-- Dataset extract follows --

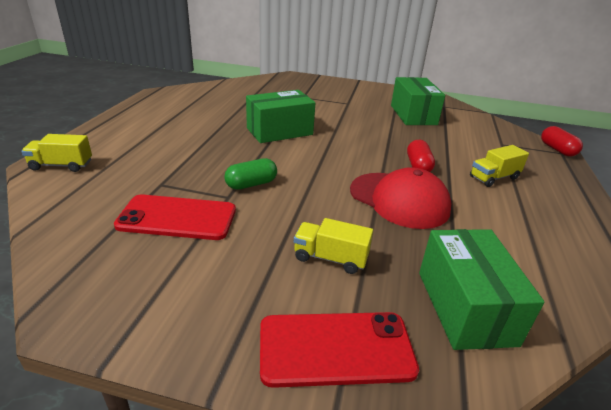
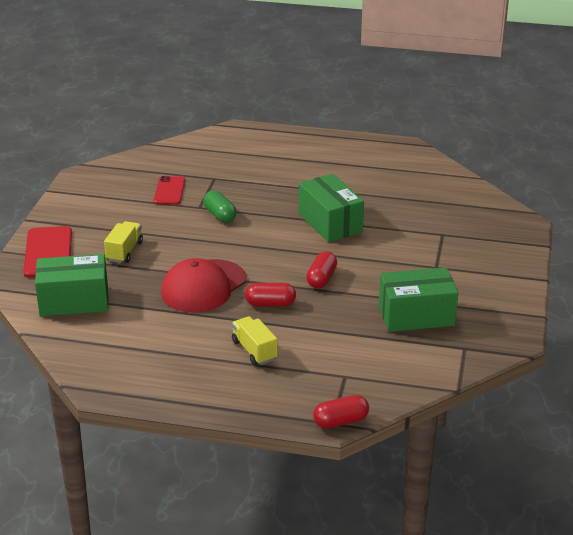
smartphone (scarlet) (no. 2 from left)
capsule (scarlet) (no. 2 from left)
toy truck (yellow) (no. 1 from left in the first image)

-- Dataset extract concluded --

Output the data above without changes, apart from leaving out the pictures.

smartphone (scarlet) (no. 2 from left)
capsule (scarlet) (no. 2 from left)
toy truck (yellow) (no. 1 from left in the first image)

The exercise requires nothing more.